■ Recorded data
===============

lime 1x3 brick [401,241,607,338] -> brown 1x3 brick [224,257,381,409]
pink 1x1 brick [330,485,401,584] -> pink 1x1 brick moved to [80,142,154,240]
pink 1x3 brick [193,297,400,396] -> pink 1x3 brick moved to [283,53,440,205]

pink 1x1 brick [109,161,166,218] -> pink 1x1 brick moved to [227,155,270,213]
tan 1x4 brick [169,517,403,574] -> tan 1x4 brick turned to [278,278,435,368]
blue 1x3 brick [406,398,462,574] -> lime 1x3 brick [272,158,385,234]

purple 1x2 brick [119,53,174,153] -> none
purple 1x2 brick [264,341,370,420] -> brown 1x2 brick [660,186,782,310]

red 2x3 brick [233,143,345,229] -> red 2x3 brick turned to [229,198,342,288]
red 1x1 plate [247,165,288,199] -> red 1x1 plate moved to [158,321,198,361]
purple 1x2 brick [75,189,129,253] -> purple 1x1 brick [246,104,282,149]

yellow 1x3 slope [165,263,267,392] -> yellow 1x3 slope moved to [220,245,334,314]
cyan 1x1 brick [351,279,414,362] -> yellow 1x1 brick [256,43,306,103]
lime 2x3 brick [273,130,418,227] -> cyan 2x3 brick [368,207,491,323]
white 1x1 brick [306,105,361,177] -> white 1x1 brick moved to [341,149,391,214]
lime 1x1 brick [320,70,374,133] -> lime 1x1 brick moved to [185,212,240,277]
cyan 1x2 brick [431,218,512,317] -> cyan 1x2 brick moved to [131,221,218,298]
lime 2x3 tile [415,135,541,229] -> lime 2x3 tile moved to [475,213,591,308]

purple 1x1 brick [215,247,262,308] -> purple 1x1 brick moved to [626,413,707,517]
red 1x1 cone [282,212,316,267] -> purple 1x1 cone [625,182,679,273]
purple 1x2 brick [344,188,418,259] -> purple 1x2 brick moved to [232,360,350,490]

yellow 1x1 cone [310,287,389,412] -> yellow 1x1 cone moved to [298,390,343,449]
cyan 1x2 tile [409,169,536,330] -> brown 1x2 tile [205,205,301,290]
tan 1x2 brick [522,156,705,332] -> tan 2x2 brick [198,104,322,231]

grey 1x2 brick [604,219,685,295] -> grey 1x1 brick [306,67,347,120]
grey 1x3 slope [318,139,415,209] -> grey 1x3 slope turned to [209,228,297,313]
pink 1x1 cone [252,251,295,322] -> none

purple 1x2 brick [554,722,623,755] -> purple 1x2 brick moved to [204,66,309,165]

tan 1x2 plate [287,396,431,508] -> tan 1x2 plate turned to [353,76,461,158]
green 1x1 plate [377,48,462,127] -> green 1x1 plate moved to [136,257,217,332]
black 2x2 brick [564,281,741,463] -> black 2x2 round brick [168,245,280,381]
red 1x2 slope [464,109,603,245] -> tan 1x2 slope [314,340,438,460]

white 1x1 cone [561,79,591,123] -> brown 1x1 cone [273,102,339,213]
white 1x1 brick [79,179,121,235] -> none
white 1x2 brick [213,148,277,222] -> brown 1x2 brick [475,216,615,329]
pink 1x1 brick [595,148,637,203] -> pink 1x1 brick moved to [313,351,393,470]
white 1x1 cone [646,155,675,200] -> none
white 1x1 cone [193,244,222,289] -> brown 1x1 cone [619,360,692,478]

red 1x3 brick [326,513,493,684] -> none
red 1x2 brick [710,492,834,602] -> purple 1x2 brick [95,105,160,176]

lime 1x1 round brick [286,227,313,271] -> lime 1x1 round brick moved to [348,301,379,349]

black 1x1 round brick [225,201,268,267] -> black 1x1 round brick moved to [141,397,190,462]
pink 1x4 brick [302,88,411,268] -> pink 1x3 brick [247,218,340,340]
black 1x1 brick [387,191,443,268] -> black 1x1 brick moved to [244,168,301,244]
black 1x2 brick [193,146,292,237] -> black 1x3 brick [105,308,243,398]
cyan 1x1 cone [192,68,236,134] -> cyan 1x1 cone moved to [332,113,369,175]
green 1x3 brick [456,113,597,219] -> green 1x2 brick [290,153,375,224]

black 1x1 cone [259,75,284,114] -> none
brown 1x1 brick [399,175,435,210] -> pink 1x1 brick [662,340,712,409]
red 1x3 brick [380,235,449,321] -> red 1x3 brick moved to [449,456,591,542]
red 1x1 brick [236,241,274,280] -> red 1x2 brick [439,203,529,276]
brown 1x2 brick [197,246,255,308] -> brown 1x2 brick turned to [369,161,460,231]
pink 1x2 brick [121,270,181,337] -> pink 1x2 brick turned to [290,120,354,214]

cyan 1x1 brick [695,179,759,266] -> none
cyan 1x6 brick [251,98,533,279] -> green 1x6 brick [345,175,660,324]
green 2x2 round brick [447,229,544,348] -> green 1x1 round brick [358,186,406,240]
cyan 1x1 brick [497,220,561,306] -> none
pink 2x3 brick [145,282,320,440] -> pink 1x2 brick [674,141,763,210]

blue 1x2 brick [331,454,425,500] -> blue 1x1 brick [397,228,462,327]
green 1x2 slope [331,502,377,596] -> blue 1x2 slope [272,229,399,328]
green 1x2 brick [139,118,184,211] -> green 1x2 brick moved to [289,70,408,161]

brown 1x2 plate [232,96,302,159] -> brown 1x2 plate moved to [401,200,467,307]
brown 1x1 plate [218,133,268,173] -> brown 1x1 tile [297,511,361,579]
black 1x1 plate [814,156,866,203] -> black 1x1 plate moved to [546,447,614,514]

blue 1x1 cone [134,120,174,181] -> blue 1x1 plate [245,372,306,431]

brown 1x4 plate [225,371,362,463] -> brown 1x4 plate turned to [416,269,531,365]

===============

■ Directive
Nothing but an exact copy of the lines from the first one above through the line holding "red 2x3 brick [233,143,345,229]" should be returned.

■ Solution to the problem
lime 1x3 brick [401,241,607,338] -> brown 1x3 brick [224,257,381,409]
pink 1x1 brick [330,485,401,584] -> pink 1x1 brick moved to [80,142,154,240]
pink 1x3 brick [193,297,400,396] -> pink 1x3 brick moved to [283,53,440,205]

pink 1x1 brick [109,161,166,218] -> pink 1x1 brick moved to [227,155,270,213]
tan 1x4 brick [169,517,403,574] -> tan 1x4 brick turned to [278,278,435,368]
blue 1x3 brick [406,398,462,574] -> lime 1x3 brick [272,158,385,234]

purple 1x2 brick [119,53,174,153] -> none
purple 1x2 brick [264,341,370,420] -> brown 1x2 brick [660,186,782,310]

red 2x3 brick [233,143,345,229] -> red 2x3 brick turned to [229,198,342,288]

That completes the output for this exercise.